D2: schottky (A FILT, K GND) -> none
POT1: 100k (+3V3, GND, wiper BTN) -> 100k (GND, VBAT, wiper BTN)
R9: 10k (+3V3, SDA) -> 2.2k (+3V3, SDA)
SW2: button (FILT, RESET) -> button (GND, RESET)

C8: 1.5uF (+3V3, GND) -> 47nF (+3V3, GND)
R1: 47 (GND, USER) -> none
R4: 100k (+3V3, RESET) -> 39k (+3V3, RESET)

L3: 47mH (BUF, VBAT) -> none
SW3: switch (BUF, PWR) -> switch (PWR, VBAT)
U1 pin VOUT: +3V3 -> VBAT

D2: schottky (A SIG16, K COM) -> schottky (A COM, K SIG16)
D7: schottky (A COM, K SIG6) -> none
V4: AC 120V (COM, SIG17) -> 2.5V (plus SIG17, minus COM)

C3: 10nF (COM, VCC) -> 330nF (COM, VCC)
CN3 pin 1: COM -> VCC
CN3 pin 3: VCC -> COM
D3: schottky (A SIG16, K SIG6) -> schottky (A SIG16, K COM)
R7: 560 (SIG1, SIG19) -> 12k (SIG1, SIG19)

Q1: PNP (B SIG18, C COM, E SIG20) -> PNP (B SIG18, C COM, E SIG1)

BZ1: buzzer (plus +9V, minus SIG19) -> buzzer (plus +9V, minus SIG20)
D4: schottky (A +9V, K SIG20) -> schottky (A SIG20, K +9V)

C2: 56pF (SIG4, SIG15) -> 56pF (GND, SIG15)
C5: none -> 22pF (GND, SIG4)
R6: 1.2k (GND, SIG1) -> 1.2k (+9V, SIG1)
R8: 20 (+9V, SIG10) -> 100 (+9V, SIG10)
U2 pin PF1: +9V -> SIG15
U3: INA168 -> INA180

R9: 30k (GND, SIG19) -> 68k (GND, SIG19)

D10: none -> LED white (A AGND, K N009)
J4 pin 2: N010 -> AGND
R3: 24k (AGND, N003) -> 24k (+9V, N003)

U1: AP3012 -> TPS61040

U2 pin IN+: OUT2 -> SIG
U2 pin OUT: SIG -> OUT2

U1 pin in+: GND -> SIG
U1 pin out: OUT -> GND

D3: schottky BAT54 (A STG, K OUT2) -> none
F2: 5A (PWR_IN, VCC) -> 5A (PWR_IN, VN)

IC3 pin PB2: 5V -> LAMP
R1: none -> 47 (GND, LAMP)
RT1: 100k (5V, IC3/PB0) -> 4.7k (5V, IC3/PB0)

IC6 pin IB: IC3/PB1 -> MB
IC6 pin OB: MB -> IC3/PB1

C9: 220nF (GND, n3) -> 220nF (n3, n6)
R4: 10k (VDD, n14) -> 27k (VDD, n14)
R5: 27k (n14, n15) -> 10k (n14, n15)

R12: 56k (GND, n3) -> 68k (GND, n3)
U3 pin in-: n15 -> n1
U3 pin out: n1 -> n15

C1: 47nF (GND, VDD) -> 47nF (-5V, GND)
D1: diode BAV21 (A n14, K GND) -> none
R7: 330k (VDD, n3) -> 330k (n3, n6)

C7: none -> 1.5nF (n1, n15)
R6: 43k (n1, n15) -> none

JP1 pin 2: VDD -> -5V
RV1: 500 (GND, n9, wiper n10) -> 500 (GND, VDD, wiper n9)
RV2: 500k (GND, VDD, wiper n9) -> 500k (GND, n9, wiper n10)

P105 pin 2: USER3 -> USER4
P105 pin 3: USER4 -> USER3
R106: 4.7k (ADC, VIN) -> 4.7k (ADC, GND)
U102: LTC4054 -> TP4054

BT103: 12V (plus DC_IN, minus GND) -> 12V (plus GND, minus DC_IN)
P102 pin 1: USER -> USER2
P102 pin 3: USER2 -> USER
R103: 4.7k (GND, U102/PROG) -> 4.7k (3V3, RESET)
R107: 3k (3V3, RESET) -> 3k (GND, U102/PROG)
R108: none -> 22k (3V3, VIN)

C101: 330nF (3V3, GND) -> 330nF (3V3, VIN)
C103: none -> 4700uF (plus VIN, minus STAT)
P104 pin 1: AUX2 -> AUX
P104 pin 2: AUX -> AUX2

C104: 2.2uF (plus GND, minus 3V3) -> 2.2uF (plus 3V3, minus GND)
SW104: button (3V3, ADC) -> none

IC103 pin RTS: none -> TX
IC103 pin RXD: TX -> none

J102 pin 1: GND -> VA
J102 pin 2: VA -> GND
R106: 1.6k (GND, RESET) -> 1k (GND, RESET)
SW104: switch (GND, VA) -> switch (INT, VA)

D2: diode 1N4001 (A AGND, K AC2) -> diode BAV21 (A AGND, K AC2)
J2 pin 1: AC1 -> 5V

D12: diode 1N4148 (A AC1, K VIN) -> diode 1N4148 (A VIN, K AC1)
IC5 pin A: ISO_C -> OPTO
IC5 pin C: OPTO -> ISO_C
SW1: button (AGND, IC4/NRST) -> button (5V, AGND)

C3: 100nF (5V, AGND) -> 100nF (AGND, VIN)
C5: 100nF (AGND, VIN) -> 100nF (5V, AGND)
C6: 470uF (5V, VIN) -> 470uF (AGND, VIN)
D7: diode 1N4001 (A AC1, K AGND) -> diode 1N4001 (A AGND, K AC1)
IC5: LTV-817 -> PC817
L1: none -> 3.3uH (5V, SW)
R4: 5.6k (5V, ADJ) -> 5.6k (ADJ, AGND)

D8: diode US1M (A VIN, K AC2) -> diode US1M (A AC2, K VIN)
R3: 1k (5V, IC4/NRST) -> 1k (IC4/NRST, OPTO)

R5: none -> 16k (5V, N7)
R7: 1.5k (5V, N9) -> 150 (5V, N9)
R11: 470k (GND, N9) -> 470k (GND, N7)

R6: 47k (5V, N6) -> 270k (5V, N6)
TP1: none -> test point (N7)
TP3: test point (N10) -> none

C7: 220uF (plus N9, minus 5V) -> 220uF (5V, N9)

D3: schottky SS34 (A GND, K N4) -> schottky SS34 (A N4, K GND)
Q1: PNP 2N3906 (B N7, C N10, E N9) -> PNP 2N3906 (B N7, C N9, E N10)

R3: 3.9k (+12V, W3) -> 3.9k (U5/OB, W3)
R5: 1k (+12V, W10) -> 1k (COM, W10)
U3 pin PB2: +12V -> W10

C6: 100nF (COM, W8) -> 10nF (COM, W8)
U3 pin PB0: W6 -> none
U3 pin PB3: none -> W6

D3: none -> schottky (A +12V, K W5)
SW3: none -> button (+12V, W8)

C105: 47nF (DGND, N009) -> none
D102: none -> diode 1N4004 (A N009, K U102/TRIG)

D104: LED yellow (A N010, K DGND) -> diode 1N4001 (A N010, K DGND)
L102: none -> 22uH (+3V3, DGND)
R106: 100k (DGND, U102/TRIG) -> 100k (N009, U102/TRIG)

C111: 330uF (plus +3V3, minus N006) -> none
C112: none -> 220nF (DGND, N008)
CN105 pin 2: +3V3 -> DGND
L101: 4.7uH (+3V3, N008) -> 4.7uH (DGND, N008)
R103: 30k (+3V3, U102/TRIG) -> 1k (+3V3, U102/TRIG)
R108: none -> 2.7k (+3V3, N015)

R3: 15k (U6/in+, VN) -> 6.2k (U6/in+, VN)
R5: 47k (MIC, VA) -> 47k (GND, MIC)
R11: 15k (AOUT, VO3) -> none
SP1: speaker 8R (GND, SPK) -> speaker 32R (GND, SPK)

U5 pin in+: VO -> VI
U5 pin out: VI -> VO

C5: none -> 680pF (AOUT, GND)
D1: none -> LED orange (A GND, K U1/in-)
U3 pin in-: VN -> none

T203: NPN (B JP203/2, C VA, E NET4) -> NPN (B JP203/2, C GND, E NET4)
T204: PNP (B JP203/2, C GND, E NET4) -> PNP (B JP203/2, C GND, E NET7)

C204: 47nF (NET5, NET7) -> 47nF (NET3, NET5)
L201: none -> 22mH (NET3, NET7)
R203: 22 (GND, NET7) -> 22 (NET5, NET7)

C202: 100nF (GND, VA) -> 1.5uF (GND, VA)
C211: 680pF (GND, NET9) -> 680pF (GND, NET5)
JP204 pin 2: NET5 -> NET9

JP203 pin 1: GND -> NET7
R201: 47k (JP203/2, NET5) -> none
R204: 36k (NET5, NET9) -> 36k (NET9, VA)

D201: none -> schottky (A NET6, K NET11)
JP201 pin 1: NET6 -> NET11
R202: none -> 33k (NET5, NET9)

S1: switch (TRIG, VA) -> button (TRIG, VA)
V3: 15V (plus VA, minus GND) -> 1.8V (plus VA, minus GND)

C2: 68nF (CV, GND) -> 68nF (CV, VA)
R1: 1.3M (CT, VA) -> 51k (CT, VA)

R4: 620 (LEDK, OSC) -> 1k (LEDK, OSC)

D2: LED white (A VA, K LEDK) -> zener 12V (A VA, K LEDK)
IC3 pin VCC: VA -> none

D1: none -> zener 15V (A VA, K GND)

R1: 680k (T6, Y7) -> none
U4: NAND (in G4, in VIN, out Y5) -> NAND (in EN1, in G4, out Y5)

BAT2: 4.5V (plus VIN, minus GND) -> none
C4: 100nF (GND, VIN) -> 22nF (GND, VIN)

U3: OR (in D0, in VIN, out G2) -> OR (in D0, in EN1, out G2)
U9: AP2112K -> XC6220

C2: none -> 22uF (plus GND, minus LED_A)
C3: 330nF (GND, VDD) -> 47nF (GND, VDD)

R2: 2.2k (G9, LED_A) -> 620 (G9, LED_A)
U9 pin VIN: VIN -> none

- - -

◆ **TASK REQUIREMENTS**
Nothing but a number is wanted here: how many lines of the material contain the string "plus".

◆ **TASK SOLUTION**
10